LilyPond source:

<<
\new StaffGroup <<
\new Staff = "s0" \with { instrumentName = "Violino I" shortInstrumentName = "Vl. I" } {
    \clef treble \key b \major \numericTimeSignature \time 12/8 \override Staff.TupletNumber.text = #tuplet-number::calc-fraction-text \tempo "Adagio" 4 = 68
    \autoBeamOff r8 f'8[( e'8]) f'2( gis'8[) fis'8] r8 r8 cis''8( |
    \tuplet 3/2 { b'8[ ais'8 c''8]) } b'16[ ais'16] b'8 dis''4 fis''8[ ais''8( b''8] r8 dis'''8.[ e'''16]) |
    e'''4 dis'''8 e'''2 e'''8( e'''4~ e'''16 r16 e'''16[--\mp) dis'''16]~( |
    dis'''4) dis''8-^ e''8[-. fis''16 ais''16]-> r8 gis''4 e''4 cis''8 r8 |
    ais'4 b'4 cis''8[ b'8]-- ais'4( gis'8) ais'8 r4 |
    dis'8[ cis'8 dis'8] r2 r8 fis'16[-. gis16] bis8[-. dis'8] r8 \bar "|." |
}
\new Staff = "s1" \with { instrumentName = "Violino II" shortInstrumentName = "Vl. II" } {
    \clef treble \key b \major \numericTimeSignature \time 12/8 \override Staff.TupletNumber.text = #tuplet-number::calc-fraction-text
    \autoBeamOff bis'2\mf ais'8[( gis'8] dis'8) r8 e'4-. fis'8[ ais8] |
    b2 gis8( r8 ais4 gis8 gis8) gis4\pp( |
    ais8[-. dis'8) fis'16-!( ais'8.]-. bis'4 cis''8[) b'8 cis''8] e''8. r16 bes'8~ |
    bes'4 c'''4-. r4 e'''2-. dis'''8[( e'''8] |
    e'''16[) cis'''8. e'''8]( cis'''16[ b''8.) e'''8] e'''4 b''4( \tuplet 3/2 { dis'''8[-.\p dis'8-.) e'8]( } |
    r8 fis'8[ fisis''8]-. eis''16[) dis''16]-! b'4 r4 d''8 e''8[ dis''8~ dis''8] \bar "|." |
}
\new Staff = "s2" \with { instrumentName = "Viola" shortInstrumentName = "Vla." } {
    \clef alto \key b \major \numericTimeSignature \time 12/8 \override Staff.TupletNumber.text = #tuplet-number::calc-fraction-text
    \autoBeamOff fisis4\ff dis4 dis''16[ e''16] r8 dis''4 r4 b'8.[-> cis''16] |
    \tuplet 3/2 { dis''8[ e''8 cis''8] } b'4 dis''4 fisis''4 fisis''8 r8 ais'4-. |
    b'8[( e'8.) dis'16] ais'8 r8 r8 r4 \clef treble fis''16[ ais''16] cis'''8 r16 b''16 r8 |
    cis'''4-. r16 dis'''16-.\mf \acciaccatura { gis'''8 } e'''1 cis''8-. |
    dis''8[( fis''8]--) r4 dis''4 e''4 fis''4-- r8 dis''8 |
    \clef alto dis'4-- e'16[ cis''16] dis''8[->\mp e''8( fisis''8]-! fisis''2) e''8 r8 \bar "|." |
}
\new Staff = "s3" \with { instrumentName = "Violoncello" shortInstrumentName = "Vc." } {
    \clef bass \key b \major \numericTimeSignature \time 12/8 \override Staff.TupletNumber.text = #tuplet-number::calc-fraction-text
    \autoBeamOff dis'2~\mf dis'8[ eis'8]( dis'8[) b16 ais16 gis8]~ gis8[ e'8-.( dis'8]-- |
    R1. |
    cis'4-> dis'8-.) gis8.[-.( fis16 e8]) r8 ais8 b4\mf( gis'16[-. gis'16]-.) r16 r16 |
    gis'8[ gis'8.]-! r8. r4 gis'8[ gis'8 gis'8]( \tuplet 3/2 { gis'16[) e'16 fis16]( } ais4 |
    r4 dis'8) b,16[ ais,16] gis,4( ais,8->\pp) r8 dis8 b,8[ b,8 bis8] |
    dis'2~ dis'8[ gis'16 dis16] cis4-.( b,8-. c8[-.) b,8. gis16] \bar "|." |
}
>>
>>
* * * * * * *
SHORT EXERCISE — Find each line above that contains the string "with" and copy it out in full.

SOLUTION FOR THIS EXERCISE —
\new Staff = "s0" \with { instrumentName = "Violino I" shortInstrumentName = "Vl. I" } {
\new Staff = "s1" \with { instrumentName = "Violino II" shortInstrumentName = "Vl. II" } {
\new Staff = "s2" \with { instrumentName = "Viola" shortInstrumentName = "Vla." } {
\new Staff = "s3" \with { instrumentName = "Violoncello" shortInstrumentName = "Vc." } {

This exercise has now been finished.